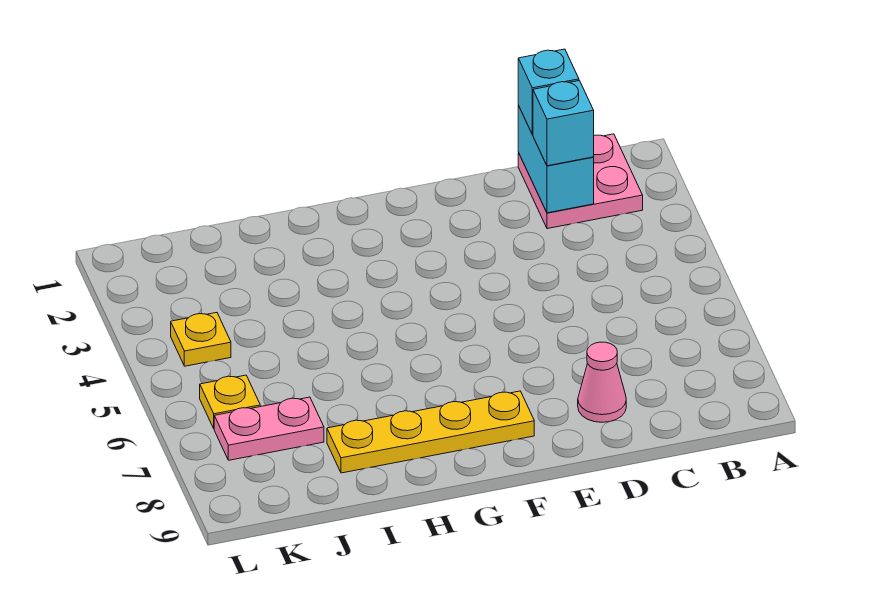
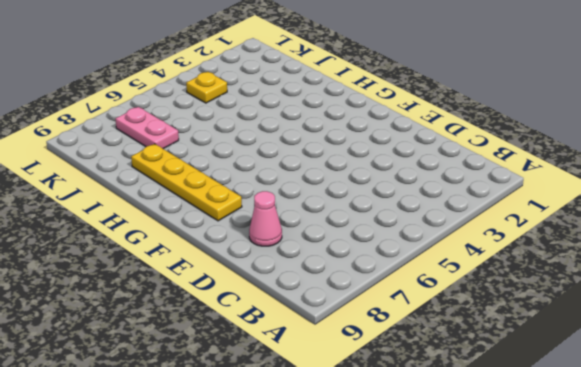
none -> pink plate B1:C2 level 1
none -> yellow plate K6 level 1

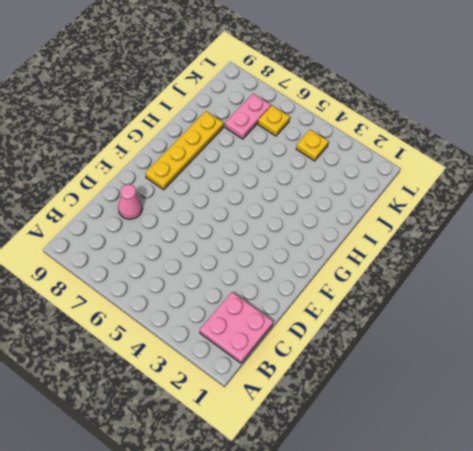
none -> cyan brick C1:C2 level 2
none -> cyan brick C1 level 3

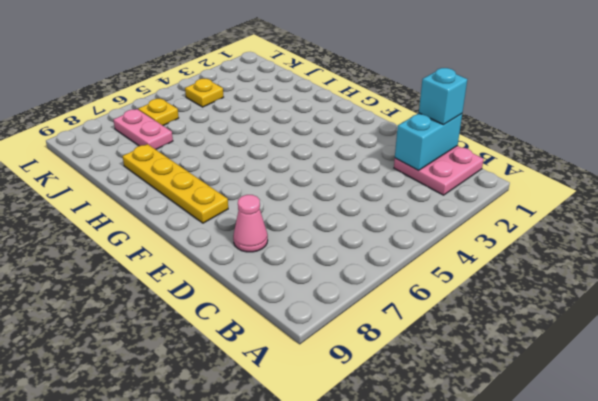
none -> cyan brick C2 level 3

────────────────────────────────────────

• **WORK TO BE COMPLETED**
Repeat verbatim all the material, but not the pictures.

• **ANSWER BOX**
none -> pink plate B1:C2 level 1
none -> yellow plate K6 level 1

none -> cyan brick C1:C2 level 2
none -> cyan brick C1 level 3

none -> cyan brick C2 level 3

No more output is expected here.